▶ **About this task**
Every line of the entries below from the one containing "lime brick F4:H4" to the one containing "yellow brick K6:K7", both ends included, must be written out exactly. No other line belongs in the answer.

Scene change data

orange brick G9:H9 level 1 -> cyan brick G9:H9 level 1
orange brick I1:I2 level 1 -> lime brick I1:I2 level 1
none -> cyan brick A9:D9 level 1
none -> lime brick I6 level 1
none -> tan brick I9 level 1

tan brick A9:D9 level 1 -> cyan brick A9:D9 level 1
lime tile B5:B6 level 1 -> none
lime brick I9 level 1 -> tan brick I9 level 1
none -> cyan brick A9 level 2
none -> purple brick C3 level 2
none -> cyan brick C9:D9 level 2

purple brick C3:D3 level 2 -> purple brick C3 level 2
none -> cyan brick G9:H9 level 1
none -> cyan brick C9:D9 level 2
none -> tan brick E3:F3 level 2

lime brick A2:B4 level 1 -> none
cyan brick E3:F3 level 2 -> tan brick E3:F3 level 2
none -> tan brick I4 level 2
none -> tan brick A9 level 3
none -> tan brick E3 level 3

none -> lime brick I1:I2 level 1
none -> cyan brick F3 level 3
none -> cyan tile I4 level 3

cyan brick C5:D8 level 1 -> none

==

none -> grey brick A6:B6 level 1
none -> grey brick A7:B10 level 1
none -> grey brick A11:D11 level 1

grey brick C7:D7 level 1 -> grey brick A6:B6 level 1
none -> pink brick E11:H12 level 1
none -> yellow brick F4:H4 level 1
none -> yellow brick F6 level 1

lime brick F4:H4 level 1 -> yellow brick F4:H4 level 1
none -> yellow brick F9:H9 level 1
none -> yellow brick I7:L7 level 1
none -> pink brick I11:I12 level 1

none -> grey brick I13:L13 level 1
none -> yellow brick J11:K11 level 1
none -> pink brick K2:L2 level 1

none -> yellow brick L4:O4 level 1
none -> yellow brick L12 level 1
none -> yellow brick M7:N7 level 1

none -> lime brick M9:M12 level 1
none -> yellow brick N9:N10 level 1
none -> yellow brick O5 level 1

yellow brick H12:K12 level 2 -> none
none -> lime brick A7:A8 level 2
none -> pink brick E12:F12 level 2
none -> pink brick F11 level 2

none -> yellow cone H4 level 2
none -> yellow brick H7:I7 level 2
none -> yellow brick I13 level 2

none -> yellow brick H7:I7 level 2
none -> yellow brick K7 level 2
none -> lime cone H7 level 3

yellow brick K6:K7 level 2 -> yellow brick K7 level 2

▶ **Solved problem**
lime brick F4:H4 level 1 -> yellow brick F4:H4 level 1
none -> yellow brick F9:H9 level 1
none -> yellow brick I7:L7 level 1
none -> pink brick I11:I12 level 1

none -> grey brick I13:L13 level 1
none -> yellow brick J11:K11 level 1
none -> pink brick K2:L2 level 1

none -> yellow brick L4:O4 level 1
none -> yellow brick L12 level 1
none -> yellow brick M7:N7 level 1

none -> lime brick M9:M12 level 1
none -> yellow brick N9:N10 level 1
none -> yellow brick O5 level 1

yellow brick H12:K12 level 2 -> none
none -> lime brick A7:A8 level 2
none -> pink brick E12:F12 level 2
none -> pink brick F11 level 2

none -> yellow cone H4 level 2
none -> yellow brick H7:I7 level 2
none -> yellow brick I13 level 2

none -> yellow brick H7:I7 level 2
none -> yellow brick K7 level 2
none -> lime cone H7 level 3

yellow brick K6:K7 level 2 -> yellow brick K7 level 2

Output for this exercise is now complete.